**DIRECTIONS:** All of the entries below are to be copied without any alteration.
=== Begin Enclosure ===
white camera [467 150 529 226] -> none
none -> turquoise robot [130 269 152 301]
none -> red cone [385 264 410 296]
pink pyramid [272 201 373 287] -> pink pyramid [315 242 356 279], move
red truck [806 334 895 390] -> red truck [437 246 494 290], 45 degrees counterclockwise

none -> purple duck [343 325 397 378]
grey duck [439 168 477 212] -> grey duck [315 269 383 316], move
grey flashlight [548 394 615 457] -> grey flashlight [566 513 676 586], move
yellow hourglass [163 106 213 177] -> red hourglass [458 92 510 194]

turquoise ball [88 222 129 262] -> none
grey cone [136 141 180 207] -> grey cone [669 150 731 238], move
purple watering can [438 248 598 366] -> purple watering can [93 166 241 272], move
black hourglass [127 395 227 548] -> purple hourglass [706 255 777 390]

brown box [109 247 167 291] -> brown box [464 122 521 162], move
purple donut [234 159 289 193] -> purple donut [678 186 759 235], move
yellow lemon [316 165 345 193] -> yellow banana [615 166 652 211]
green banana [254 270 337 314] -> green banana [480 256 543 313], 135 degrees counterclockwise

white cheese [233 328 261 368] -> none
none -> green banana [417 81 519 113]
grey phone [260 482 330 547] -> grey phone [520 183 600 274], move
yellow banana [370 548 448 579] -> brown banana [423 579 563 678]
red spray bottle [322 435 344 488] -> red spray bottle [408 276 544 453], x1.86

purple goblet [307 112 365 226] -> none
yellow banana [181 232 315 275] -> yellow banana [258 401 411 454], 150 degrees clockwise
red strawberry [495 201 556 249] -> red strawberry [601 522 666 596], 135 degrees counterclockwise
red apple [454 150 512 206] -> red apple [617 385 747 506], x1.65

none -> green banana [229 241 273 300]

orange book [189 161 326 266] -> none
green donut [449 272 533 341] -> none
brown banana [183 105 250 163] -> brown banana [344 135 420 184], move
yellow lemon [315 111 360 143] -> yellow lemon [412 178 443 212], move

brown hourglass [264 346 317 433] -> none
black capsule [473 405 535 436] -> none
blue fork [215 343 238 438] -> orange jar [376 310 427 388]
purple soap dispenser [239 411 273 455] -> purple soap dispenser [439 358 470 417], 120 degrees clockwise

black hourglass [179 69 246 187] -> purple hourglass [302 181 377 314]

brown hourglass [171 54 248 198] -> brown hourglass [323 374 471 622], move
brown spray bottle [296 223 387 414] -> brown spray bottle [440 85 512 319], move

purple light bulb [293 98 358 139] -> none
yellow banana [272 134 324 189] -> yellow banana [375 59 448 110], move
=== End Enclosure ===
**RESPONSE TO THIS EXERCISE:**
white camera [467 150 529 226] -> none
none -> turquoise robot [130 269 152 301]
none -> red cone [385 264 410 296]
pink pyramid [272 201 373 287] -> pink pyramid [315 242 356 279], move
red truck [806 334 895 390] -> red truck [437 246 494 290], 45 degrees counterclockwise

none -> purple duck [343 325 397 378]
grey duck [439 168 477 212] -> grey duck [315 269 383 316], move
grey flashlight [548 394 615 457] -> grey flashlight [566 513 676 586], move
yellow hourglass [163 106 213 177] -> red hourglass [458 92 510 194]

turquoise ball [88 222 129 262] -> none
grey cone [136 141 180 207] -> grey cone [669 150 731 238], move
purple watering can [438 248 598 366] -> purple watering can [93 166 241 272], move
black hourglass [127 395 227 548] -> purple hourglass [706 255 777 390]

brown box [109 247 167 291] -> brown box [464 122 521 162], move
purple donut [234 159 289 193] -> purple donut [678 186 759 235], move
yellow lemon [316 165 345 193] -> yellow banana [615 166 652 211]
green banana [254 270 337 314] -> green banana [480 256 543 313], 135 degrees counterclockwise

white cheese [233 328 261 368] -> none
none -> green banana [417 81 519 113]
grey phone [260 482 330 547] -> grey phone [520 183 600 274], move
yellow banana [370 548 448 579] -> brown banana [423 579 563 678]
red spray bottle [322 435 344 488] -> red spray bottle [408 276 544 453], x1.86

purple goblet [307 112 365 226] -> none
yellow banana [181 232 315 275] -> yellow banana [258 401 411 454], 150 degrees clockwise
red strawberry [495 201 556 249] -> red strawberry [601 522 666 596], 135 degrees counterclockwise
red apple [454 150 512 206] -> red apple [617 385 747 506], x1.65

none -> green banana [229 241 273 300]

orange book [189 161 326 266] -> none
green donut [449 272 533 341] -> none
brown banana [183 105 250 163] -> brown banana [344 135 420 184], move
yellow lemon [315 111 360 143] -> yellow lemon [412 178 443 212], move

brown hourglass [264 346 317 433] -> none
black capsule [473 405 535 436] -> none
blue fork [215 343 238 438] -> orange jar [376 310 427 388]
purple soap dispenser [239 411 273 455] -> purple soap dispenser [439 358 470 417], 120 degrees clockwise

black hourglass [179 69 246 187] -> purple hourglass [302 181 377 314]

brown hourglass [171 54 248 198] -> brown hourglass [323 374 471 622], move
brown spray bottle [296 223 387 414] -> brown spray bottle [440 85 512 319], move

purple light bulb [293 98 358 139] -> none
yellow banana [272 134 324 189] -> yellow banana [375 59 448 110], move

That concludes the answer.